▸ AIM:
Write out every line of the records below word for word, leaving out the pictures.

>> Start MATERIAL FOR THIS EXERCISE

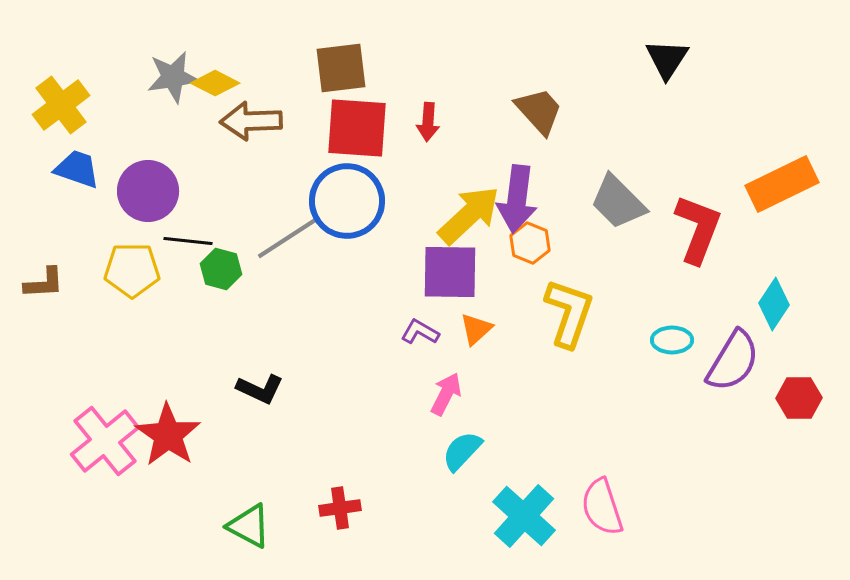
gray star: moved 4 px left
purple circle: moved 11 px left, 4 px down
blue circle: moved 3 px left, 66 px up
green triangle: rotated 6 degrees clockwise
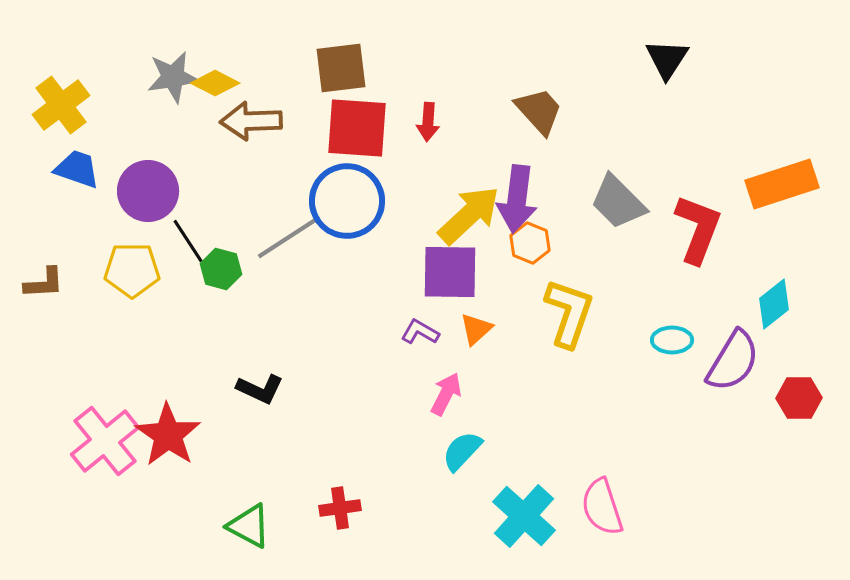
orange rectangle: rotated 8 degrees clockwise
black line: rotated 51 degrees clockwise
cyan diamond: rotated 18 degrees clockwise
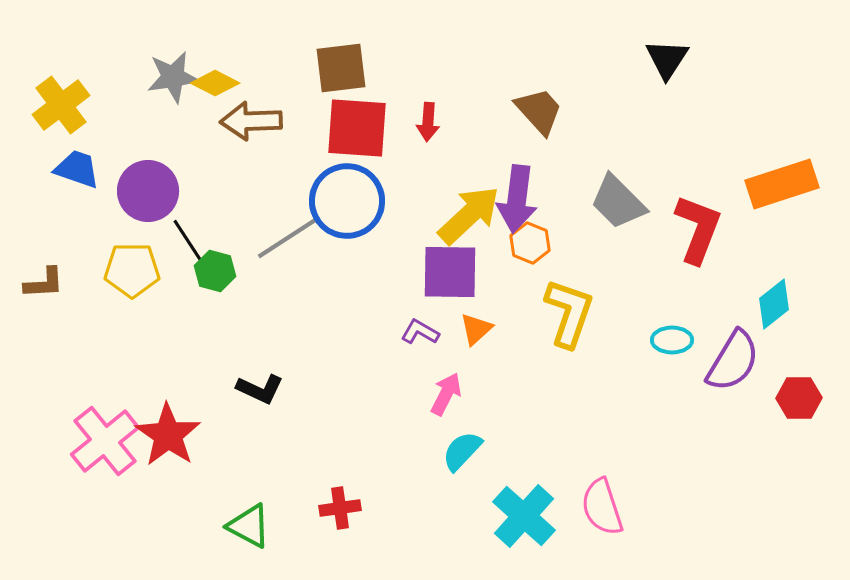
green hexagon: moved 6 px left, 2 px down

>> End MATERIAL FOR THIS EXERCISE

▸ RESPONSE TO THIS EXERCISE:
gray star: moved 4 px left
purple circle: moved 11 px left, 4 px down
blue circle: moved 3 px left, 66 px up
green triangle: rotated 6 degrees clockwise
orange rectangle: rotated 8 degrees clockwise
black line: rotated 51 degrees clockwise
cyan diamond: rotated 18 degrees clockwise
green hexagon: moved 6 px left, 2 px down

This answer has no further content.